* **EXERCISE BRIEF**: Within the records below, filter for lines carrying the word "rojo" and copy them.

* **TASK INPUTS**:
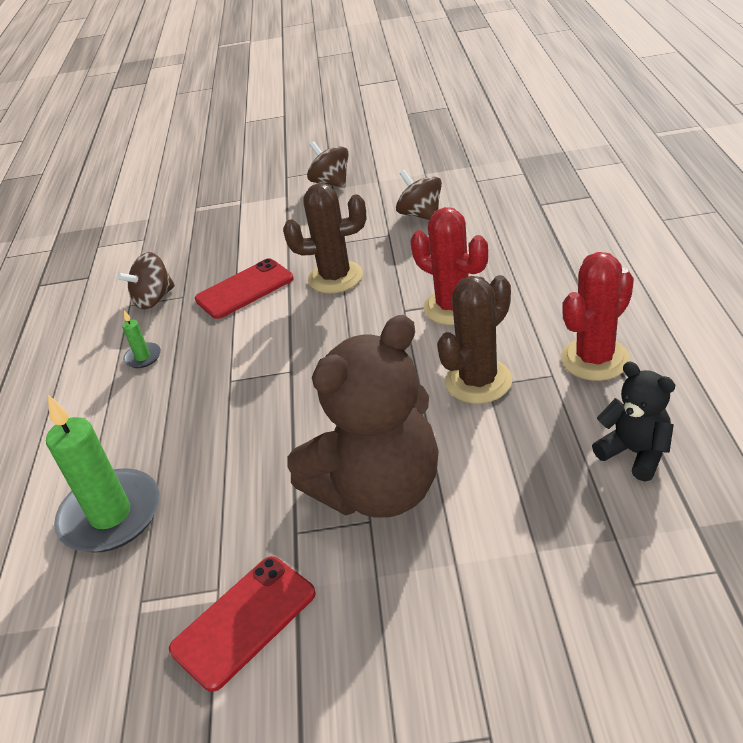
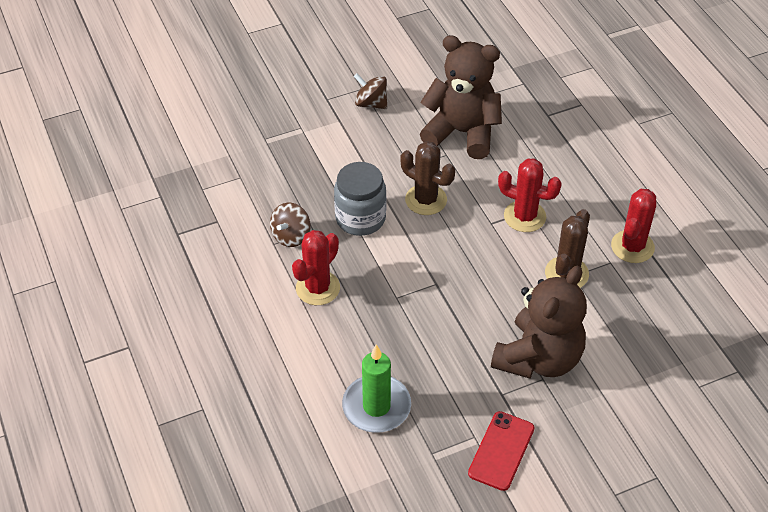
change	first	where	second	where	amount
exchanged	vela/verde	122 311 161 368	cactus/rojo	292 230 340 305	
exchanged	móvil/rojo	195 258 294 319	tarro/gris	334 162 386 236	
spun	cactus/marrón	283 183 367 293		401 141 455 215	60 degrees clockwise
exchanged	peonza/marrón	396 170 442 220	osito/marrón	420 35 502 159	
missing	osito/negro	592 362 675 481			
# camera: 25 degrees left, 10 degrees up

* **PROBLEM SOLUTION**:
exchanged	vela/verde	122 311 161 368	cactus/rojo	292 230 340 305	
exchanged	móvil/rojo	195 258 294 319	tarro/gris	334 162 386 236	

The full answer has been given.